> **Problem**
Throughout the records below, find each line holding "purple" and copy it.
-- Opening Marker --
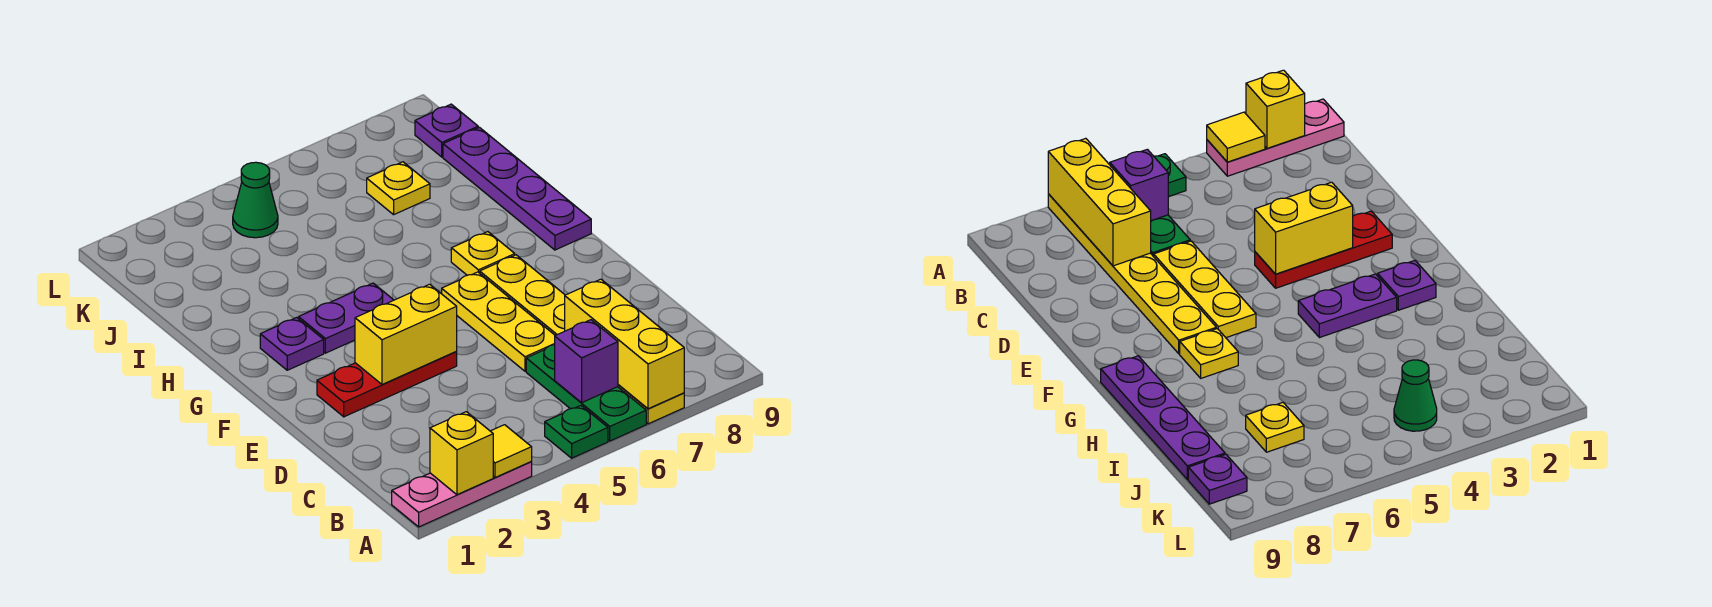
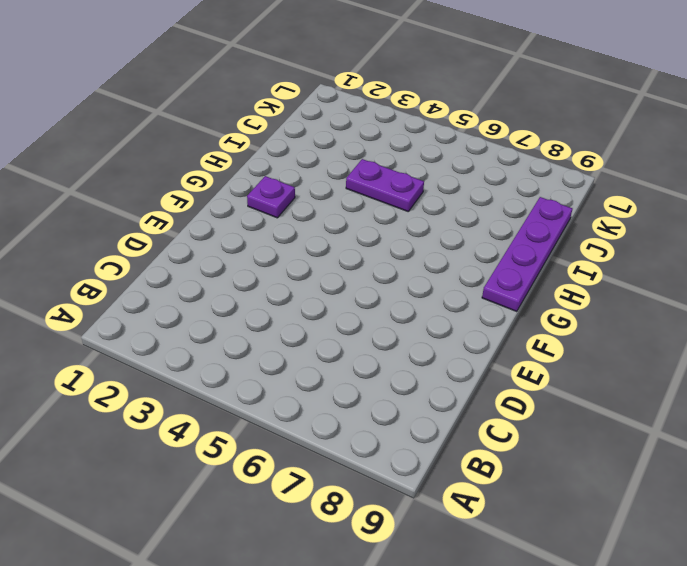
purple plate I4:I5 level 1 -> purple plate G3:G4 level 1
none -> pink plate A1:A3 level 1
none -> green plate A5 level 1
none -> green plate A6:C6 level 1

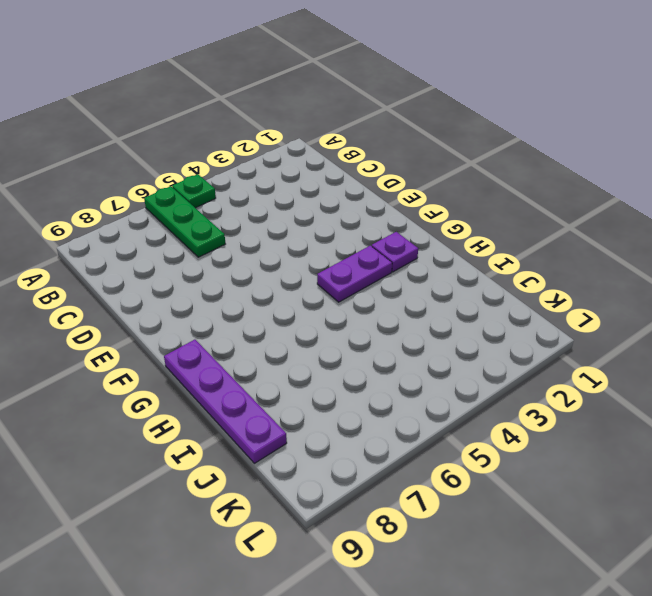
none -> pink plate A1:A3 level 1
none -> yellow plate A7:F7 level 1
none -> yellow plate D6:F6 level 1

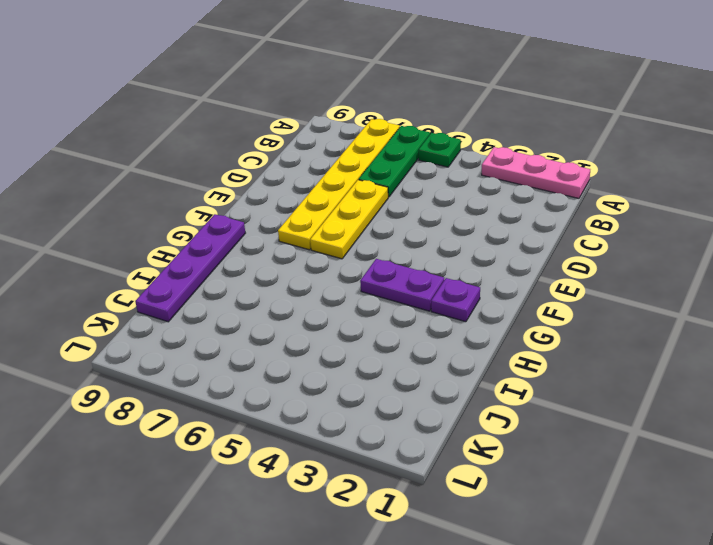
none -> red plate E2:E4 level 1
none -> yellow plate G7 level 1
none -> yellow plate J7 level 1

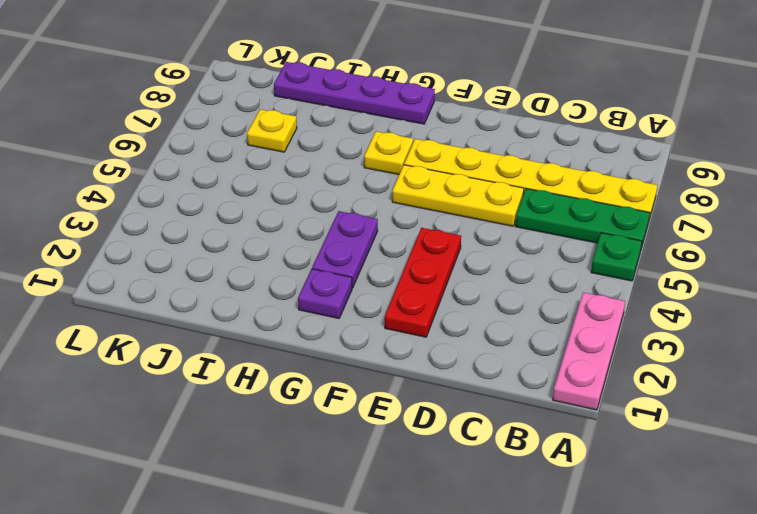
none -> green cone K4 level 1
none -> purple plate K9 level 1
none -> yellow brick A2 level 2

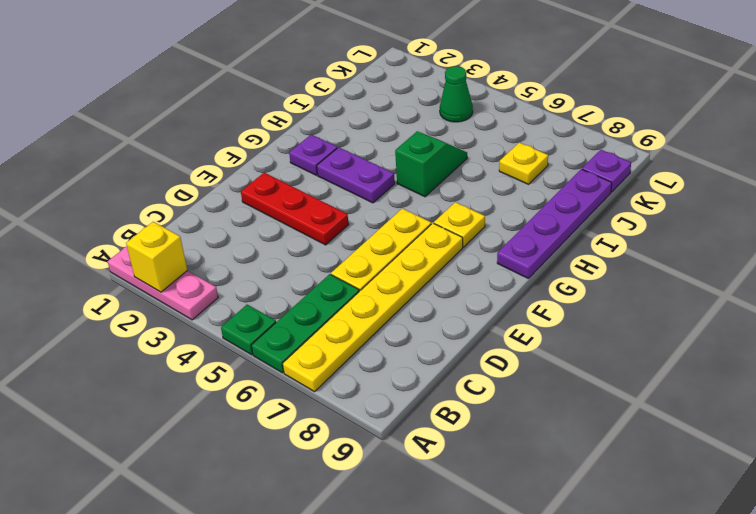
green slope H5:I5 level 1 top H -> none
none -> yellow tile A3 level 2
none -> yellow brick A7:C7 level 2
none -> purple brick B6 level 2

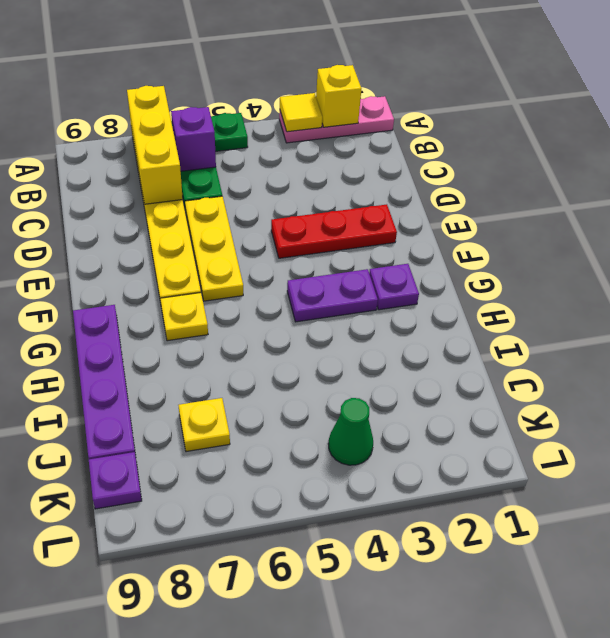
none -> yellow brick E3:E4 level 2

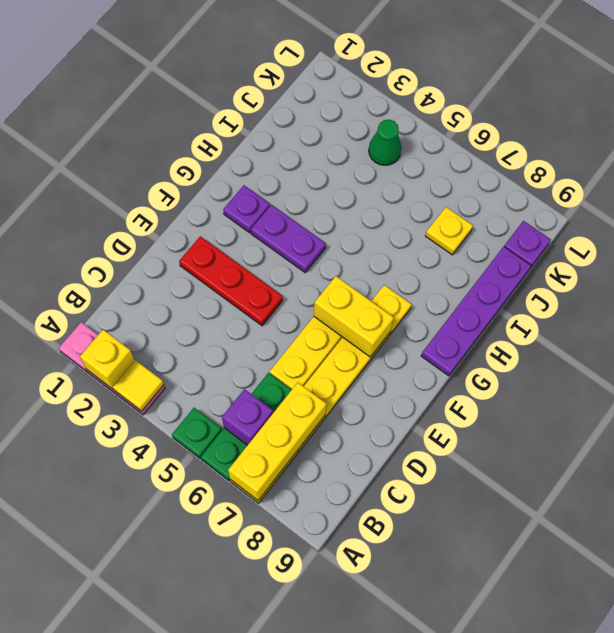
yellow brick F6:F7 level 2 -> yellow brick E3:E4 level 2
-- Closing Marker --
> **Output**
purple plate I4:I5 level 1 -> purple plate G3:G4 level 1
none -> purple plate K9 level 1
none -> purple brick B6 level 2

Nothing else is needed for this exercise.